Make a verbatim copy of the records; pictures stay out.

Records from a data source
-- Opening Marker --

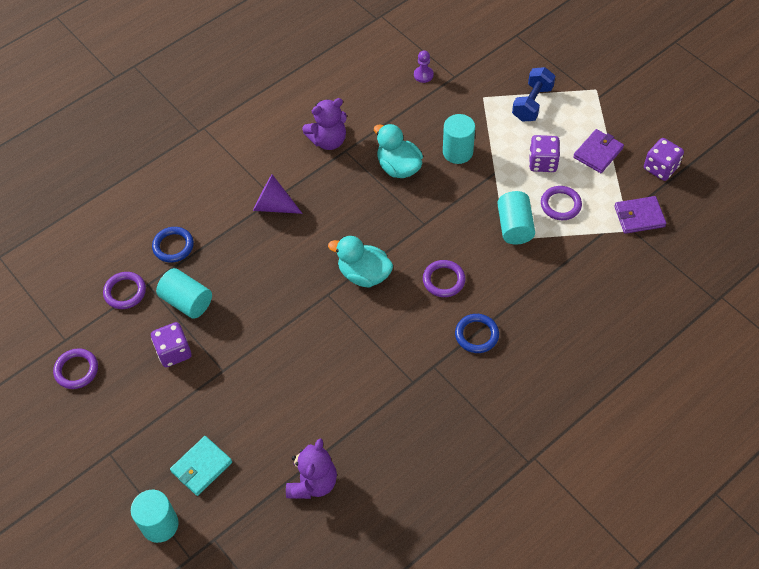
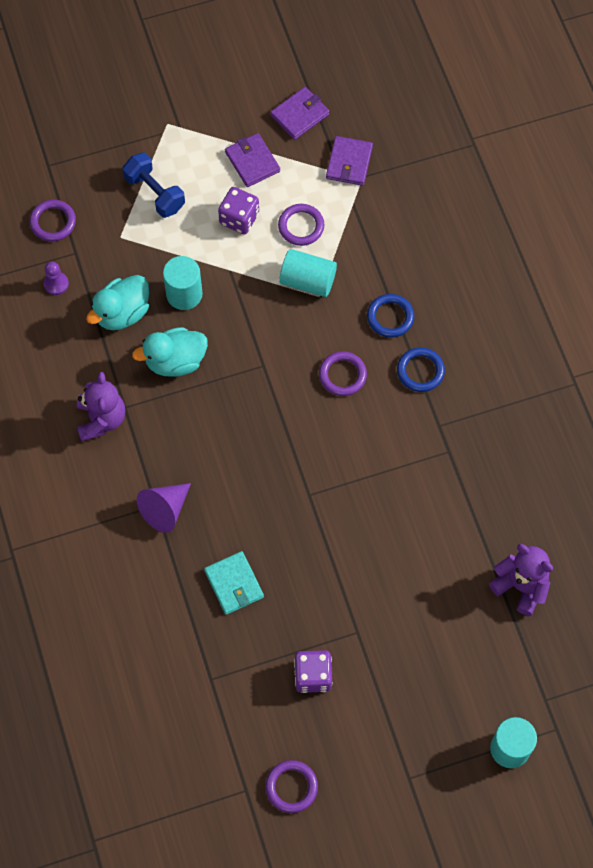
camera: 70 degrees left, 10 degrees up
(125, 292) = (210, 706): purple ring -> purple ring (53, 222)
(173, 246) = (171, 636): blue ring -> blue ring (390, 317)
(187, 301) = (253, 643): turquoise cylinder -> none
(201, 467) = (462, 688): turquoise wallet -> turquoise wallet (234, 584)
(364, 274) = (300, 449): turquoise duck -> turquoise duck (122, 313)
(660, 168) = (299, 115): purple dice -> purple wallet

-- Closing Marker --

Output
camera: 70 degrees left, 10 degrees up
(125, 292) = (210, 706): purple ring -> purple ring (53, 222)
(173, 246) = (171, 636): blue ring -> blue ring (390, 317)
(187, 301) = (253, 643): turquoise cylinder -> none
(201, 467) = (462, 688): turquoise wallet -> turquoise wallet (234, 584)
(364, 274) = (300, 449): turquoise duck -> turquoise duck (122, 313)
(660, 168) = (299, 115): purple dice -> purple wallet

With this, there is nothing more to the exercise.